## Written request
List every line of the records that contains the string "Clarinet", matching case exactly.

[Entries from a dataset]
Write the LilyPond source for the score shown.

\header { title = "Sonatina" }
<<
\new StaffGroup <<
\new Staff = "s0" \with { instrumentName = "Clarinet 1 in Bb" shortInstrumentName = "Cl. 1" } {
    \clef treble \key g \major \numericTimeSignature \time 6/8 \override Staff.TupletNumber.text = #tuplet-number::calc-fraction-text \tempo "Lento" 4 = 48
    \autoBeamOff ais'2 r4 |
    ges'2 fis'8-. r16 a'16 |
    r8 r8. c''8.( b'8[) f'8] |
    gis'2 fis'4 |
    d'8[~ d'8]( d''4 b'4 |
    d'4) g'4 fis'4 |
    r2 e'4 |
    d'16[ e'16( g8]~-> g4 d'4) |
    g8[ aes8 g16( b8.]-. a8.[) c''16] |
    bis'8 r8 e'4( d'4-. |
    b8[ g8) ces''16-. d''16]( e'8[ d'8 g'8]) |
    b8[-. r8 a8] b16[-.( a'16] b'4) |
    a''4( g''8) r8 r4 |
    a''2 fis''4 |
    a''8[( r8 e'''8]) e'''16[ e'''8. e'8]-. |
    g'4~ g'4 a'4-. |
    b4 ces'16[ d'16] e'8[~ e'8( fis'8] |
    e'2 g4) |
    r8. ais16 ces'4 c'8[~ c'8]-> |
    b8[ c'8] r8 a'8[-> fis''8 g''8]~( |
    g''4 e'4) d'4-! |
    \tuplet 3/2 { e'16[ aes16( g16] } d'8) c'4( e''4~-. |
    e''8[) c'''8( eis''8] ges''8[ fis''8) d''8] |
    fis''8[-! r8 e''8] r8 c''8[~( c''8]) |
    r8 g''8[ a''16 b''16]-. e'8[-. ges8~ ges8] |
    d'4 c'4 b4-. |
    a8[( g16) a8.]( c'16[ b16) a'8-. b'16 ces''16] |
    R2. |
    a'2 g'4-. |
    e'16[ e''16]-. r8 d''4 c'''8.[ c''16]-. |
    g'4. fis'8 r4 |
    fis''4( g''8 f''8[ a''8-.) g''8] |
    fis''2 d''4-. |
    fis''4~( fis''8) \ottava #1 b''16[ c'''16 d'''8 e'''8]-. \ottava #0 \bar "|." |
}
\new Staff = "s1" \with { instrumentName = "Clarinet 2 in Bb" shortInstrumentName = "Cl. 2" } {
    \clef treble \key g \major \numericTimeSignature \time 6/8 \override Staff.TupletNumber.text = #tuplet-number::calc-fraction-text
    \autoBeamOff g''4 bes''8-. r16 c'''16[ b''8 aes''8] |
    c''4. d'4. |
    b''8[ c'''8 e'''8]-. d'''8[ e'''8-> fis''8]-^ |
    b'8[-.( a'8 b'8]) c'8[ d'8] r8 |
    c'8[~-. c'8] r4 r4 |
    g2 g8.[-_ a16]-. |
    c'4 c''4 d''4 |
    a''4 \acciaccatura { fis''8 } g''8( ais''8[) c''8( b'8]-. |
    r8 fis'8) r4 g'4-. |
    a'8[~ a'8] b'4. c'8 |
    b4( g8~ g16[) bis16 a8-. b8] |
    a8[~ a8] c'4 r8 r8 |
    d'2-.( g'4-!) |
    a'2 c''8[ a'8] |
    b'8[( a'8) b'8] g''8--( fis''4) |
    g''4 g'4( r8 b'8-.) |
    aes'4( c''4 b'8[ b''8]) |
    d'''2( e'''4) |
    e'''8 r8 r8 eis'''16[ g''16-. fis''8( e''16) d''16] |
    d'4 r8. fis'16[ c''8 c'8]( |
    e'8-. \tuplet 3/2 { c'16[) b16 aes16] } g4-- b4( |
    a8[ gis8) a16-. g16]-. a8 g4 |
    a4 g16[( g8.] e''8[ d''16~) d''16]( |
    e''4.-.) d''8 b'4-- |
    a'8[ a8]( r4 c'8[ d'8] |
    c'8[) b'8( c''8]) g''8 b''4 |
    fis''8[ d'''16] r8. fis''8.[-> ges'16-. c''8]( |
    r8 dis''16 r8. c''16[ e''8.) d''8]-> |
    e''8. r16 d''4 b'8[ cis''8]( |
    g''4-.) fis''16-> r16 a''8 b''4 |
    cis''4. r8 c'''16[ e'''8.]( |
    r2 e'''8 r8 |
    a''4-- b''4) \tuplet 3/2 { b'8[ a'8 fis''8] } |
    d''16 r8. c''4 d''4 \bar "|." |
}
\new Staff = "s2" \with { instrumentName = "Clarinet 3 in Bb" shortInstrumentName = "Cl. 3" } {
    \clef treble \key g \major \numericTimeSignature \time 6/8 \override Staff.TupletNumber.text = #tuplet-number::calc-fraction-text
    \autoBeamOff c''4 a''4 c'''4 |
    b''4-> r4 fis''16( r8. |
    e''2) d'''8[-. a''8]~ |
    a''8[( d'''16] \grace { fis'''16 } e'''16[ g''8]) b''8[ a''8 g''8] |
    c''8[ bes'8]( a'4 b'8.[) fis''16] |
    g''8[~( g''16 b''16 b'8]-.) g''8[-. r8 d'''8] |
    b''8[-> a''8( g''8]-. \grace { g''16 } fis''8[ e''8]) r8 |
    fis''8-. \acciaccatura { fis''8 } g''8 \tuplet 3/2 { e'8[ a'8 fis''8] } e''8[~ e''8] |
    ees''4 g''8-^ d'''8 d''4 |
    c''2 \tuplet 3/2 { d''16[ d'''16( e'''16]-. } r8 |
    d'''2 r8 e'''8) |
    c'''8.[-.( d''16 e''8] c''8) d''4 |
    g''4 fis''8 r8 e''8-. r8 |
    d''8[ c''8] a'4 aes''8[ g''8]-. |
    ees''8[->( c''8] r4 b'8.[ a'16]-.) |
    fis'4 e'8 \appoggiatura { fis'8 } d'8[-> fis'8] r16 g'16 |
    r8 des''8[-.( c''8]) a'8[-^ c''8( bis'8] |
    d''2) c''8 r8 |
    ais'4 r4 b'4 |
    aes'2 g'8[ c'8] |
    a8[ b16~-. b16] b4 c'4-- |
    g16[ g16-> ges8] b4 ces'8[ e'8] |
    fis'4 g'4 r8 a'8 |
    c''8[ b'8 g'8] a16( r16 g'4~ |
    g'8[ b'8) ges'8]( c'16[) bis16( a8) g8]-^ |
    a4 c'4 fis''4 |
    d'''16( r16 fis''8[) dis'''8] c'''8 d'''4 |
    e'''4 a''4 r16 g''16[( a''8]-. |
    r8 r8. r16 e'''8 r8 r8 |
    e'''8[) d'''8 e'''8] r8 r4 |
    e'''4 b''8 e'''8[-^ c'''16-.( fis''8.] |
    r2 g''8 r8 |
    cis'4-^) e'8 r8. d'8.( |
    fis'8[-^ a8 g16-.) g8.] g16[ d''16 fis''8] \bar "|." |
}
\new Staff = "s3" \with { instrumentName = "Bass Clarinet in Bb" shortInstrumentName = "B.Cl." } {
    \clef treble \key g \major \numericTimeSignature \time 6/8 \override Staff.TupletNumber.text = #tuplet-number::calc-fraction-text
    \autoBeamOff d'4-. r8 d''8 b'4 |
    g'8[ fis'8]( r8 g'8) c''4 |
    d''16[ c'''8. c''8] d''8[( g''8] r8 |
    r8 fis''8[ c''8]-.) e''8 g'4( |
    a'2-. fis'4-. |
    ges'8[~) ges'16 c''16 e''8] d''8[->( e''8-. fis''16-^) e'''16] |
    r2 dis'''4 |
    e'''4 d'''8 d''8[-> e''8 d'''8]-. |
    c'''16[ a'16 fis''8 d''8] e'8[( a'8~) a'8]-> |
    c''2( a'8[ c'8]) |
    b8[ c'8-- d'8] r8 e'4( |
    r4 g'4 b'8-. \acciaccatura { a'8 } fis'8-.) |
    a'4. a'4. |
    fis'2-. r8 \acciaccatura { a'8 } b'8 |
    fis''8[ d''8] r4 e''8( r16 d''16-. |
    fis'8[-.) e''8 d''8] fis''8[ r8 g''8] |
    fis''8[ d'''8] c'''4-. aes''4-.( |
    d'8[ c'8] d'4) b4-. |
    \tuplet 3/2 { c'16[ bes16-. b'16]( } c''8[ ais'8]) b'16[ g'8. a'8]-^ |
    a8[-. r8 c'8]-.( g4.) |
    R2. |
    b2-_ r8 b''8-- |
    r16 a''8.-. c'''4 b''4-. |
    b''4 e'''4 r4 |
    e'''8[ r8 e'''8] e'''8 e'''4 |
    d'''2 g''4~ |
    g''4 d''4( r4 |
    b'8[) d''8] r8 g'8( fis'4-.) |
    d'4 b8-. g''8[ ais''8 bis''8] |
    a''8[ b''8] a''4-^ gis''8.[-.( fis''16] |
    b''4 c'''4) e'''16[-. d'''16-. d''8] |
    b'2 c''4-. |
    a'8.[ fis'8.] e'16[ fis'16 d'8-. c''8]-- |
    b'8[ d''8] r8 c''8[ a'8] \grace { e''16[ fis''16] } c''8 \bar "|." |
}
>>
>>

## Solution to the problem
\new Staff = "s0" \with { instrumentName = "Clarinet 1 in Bb" shortInstrumentName = "Cl. 1" } {
\new Staff = "s1" \with { instrumentName = "Clarinet 2 in Bb" shortInstrumentName = "Cl. 2" } {
\new Staff = "s2" \with { instrumentName = "Clarinet 3 in Bb" shortInstrumentName = "Cl. 3" } {
\new Staff = "s3" \with { instrumentName = "Bass Clarinet in Bb" shortInstrumentName = "B.Cl." } {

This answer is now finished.